Written instruction: Please render everything from the entry containing "cyan rectangle at (216, 34): moved 2 px left" down to the one containing "cyan arrow at" as a Markdown table with the columns Row (its row number) and Entry, leaving out any blank lines.
=== Task input ===
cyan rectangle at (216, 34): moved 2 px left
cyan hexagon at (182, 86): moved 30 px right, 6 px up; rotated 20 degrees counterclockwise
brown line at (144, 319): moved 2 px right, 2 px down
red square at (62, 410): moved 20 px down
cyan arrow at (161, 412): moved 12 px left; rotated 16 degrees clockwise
===
=== Task input ===
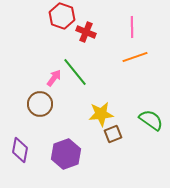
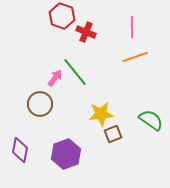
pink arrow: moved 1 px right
===
=== Task input ===
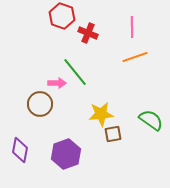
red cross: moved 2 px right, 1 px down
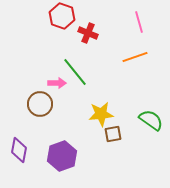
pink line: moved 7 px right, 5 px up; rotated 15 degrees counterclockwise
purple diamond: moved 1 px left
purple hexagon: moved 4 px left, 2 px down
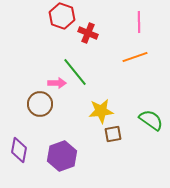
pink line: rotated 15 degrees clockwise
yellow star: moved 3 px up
===
The solution:
| Row | Entry |
|---|---|
| 1 | cyan rectangle at (216, 34): moved 2 px left |
| 2 | cyan hexagon at (182, 86): moved 30 px right, 6 px up; rotated 20 degrees counterclockwise |
| 3 | brown line at (144, 319): moved 2 px right, 2 px down |
| 4 | red square at (62, 410): moved 20 px down |
| 5 | cyan arrow at (161, 412): moved 12 px left; rotated 16 degrees clockwise |